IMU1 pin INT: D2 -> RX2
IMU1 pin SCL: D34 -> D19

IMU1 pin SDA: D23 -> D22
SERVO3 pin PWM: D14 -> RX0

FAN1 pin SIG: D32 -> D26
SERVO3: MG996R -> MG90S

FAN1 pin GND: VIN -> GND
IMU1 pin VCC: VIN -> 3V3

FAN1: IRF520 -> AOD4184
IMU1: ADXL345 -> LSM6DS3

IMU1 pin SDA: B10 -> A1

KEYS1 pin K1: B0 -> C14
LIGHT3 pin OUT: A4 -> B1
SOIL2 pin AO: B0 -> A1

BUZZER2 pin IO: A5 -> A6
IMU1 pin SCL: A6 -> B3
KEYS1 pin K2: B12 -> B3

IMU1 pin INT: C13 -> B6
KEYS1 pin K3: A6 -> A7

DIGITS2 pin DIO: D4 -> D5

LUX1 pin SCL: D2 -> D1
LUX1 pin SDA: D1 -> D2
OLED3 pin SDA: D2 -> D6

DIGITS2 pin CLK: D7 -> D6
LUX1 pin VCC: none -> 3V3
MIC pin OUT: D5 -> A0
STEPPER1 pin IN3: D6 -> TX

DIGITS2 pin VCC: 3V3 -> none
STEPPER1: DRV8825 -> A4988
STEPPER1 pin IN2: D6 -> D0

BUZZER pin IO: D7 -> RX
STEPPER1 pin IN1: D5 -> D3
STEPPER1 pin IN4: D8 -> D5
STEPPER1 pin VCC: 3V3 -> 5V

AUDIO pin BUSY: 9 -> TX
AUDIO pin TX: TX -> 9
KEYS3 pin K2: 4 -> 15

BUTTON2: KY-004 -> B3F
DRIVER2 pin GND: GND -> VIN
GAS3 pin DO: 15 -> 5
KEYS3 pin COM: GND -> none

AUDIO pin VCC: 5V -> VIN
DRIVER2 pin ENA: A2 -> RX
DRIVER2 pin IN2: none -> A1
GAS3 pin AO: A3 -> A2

——

* _Action item_
Please set down all the data word for word.

* _Answer to this task_
IMU1 pin INT: D2 -> RX2
IMU1 pin SCL: D34 -> D19

IMU1 pin SDA: D23 -> D22
SERVO3 pin PWM: D14 -> RX0

FAN1 pin SIG: D32 -> D26
SERVO3: MG996R -> MG90S

FAN1 pin GND: VIN -> GND
IMU1 pin VCC: VIN -> 3V3

FAN1: IRF520 -> AOD4184
IMU1: ADXL345 -> LSM6DS3

IMU1 pin SDA: B10 -> A1

KEYS1 pin K1: B0 -> C14
LIGHT3 pin OUT: A4 -> B1
SOIL2 pin AO: B0 -> A1

BUZZER2 pin IO: A5 -> A6
IMU1 pin SCL: A6 -> B3
KEYS1 pin K2: B12 -> B3

IMU1 pin INT: C13 -> B6
KEYS1 pin K3: A6 -> A7

DIGITS2 pin DIO: D4 -> D5

LUX1 pin SCL: D2 -> D1
LUX1 pin SDA: D1 -> D2
OLED3 pin SDA: D2 -> D6

DIGITS2 pin CLK: D7 -> D6
LUX1 pin VCC: none -> 3V3
MIC pin OUT: D5 -> A0
STEPPER1 pin IN3: D6 -> TX

DIGITS2 pin VCC: 3V3 -> none
STEPPER1: DRV8825 -> A4988
STEPPER1 pin IN2: D6 -> D0

BUZZER pin IO: D7 -> RX
STEPPER1 pin IN1: D5 -> D3
STEPPER1 pin IN4: D8 -> D5
STEPPER1 pin VCC: 3V3 -> 5V

AUDIO pin BUSY: 9 -> TX
AUDIO pin TX: TX -> 9
KEYS3 pin K2: 4 -> 15

BUTTON2: KY-004 -> B3F
DRIVER2 pin GND: GND -> VIN
GAS3 pin DO: 15 -> 5
KEYS3 pin COM: GND -> none

AUDIO pin VCC: 5V -> VIN
DRIVER2 pin ENA: A2 -> RX
DRIVER2 pin IN2: none -> A1
GAS3 pin AO: A3 -> A2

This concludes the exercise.